ACTIVITY: One line at a time, check the entries below for the word "tree", and copy each line that has it.

SUPPLIED RECORDS:
=== Section Start ===

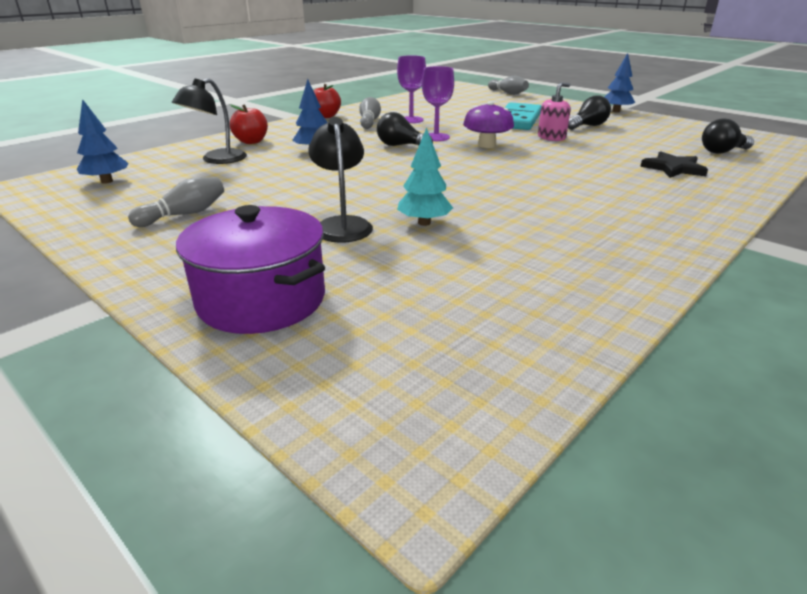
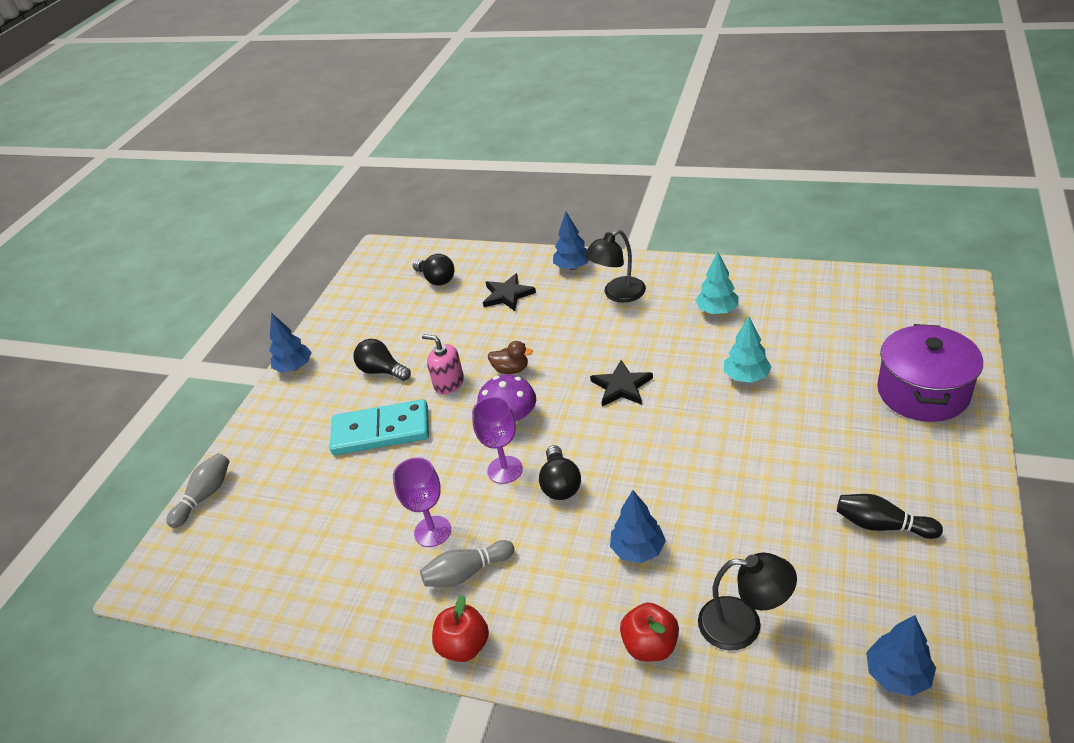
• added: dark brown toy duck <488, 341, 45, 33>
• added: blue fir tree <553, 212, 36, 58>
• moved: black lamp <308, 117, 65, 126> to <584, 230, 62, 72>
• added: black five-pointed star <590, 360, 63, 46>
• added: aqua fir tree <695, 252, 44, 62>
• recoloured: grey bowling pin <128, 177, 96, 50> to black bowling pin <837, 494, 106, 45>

=== Section End ===

ANSWER FOR THE TASK:
• added: blue fir tree <553, 212, 36, 58>
• added: aqua fir tree <695, 252, 44, 62>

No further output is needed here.